* _Problem statement_:
Pick every line out of the entries below that has the string "yellow", and copy it.

Object correspondence data
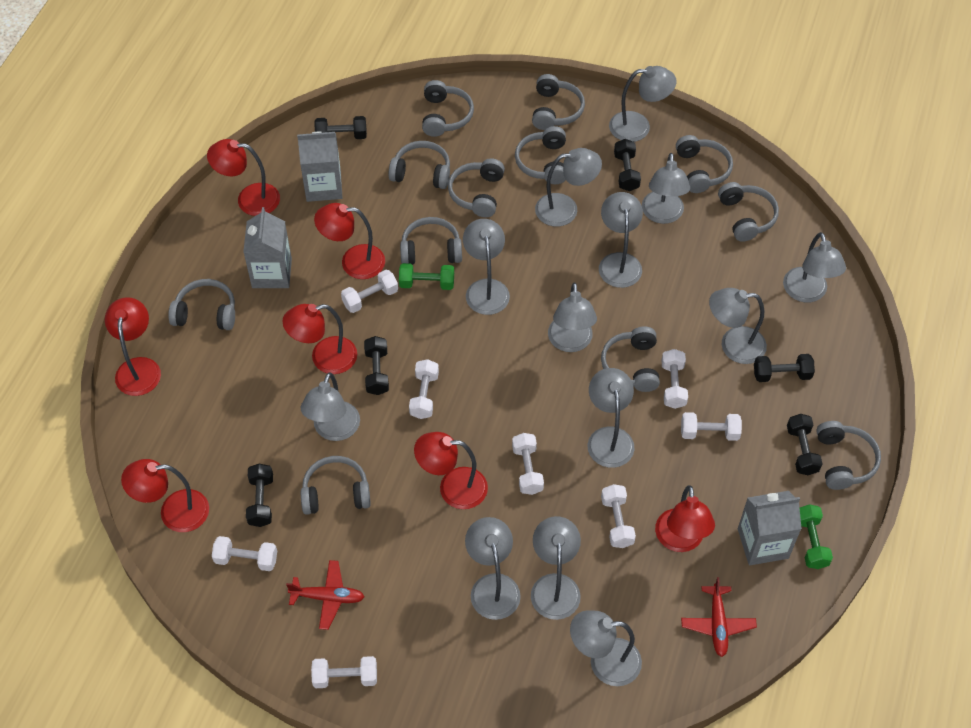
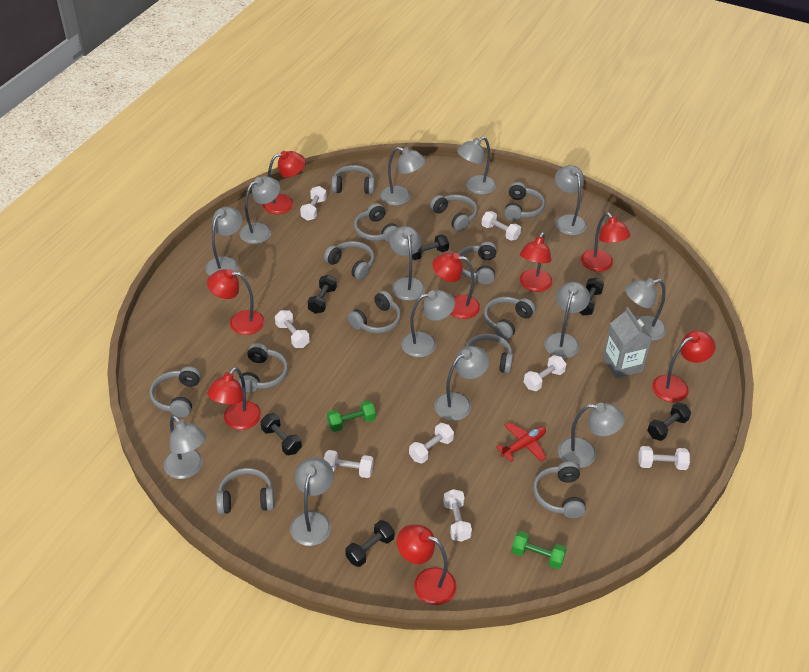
grey carton: 3 -> 1
grey headphones: 12 -> 13
red lamp: 7 -> 8
red plane: 2 -> 1

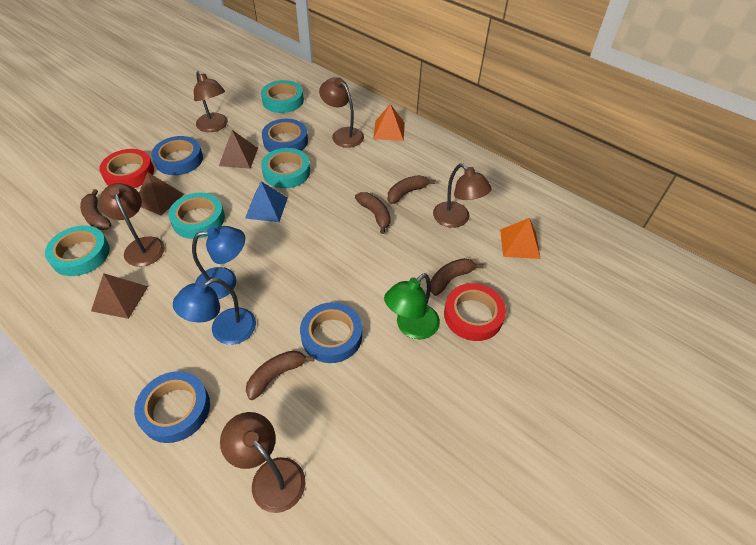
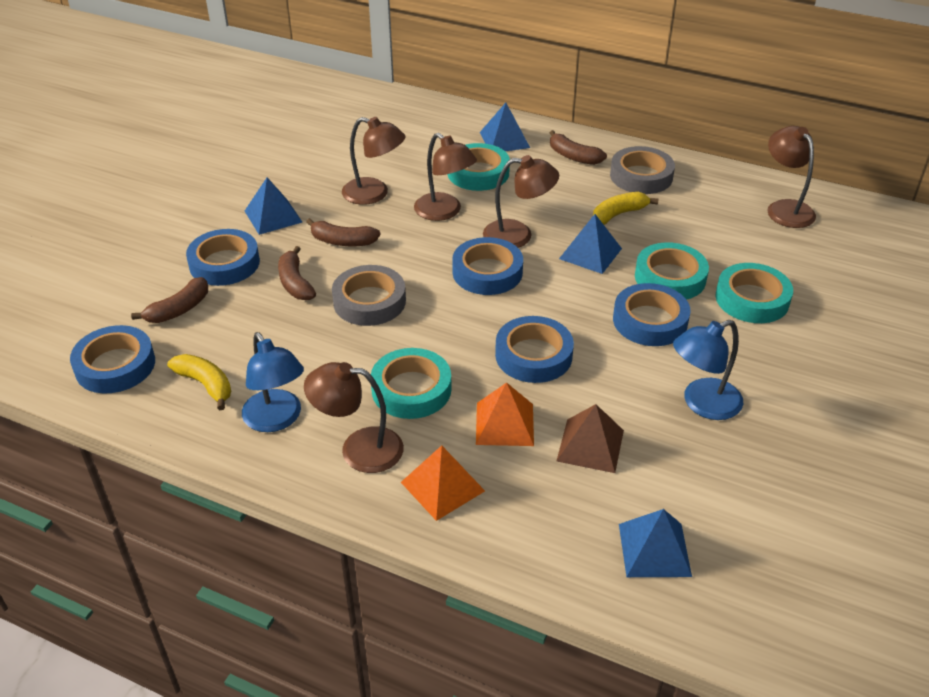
blue pyramid: 1 -> 4
blue tape: 4 -> 5
brown banana: 5 -> 4
brown pyramid: 3 -> 1
green lamp: 1 -> 0
grey tape: 0 -> 2
red tape: 2 -> 0
yellow banana: 0 -> 2

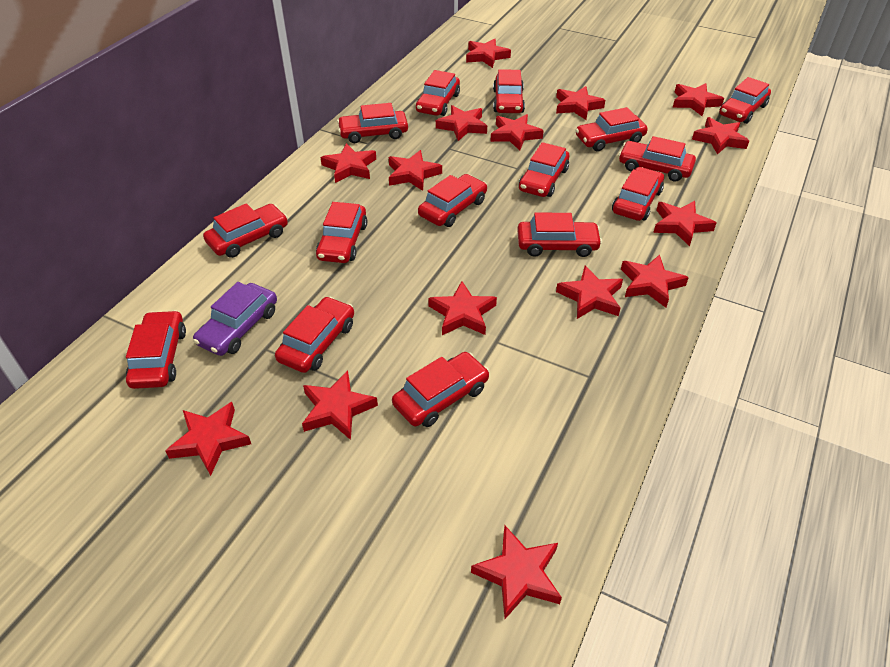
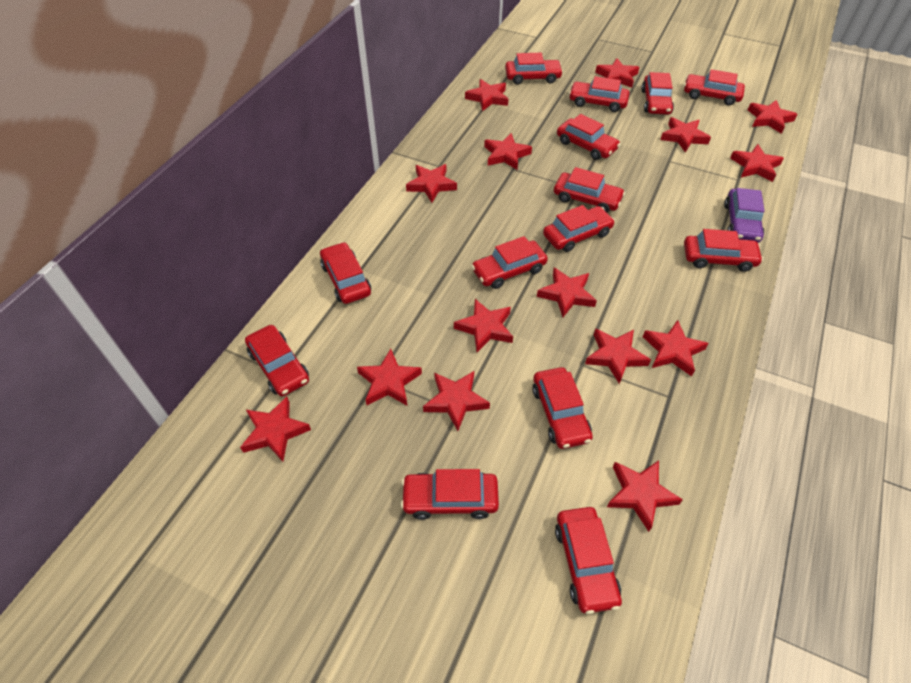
red car: 15 -> 14

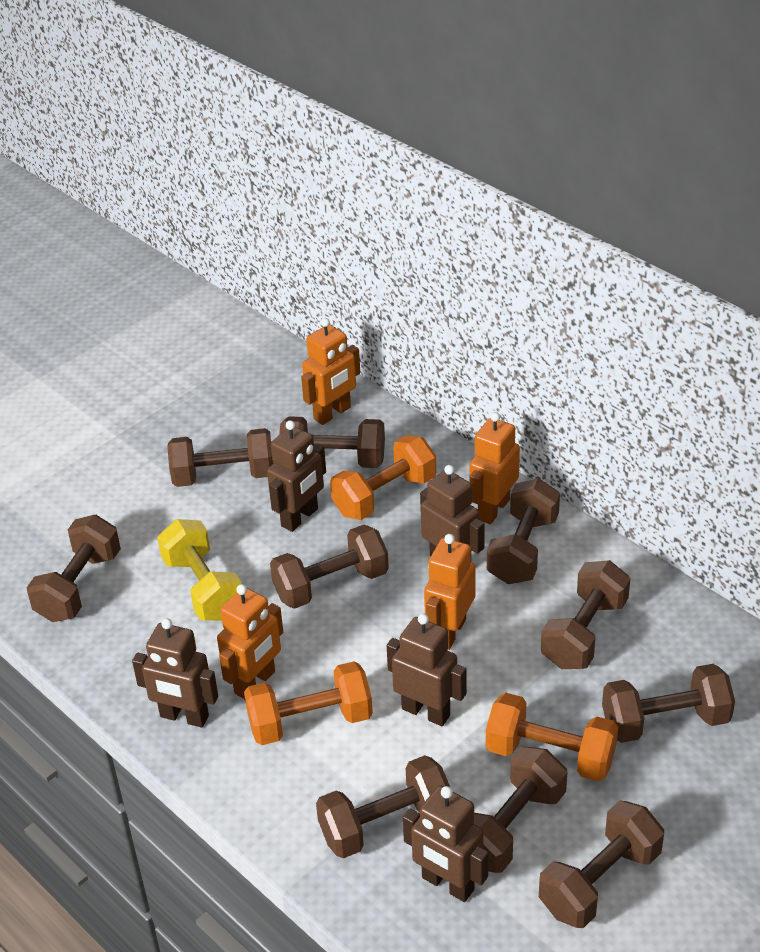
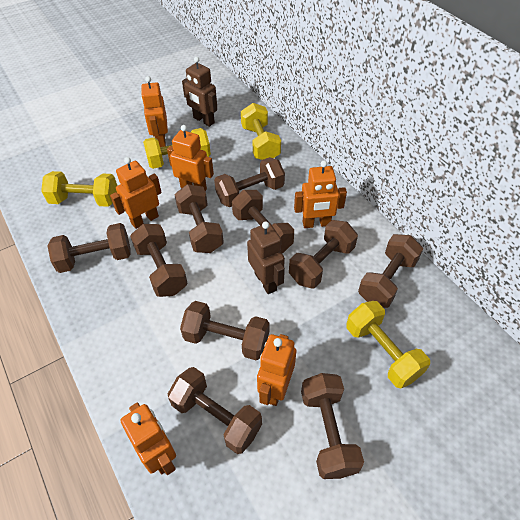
brown robot: 5 -> 2
orange dumbbell: 3 -> 0
orange robot: 4 -> 6
yellow dumbbell: 1 -> 4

* _Expected answer_:
yellow banana: 0 -> 2
yellow dumbbell: 1 -> 4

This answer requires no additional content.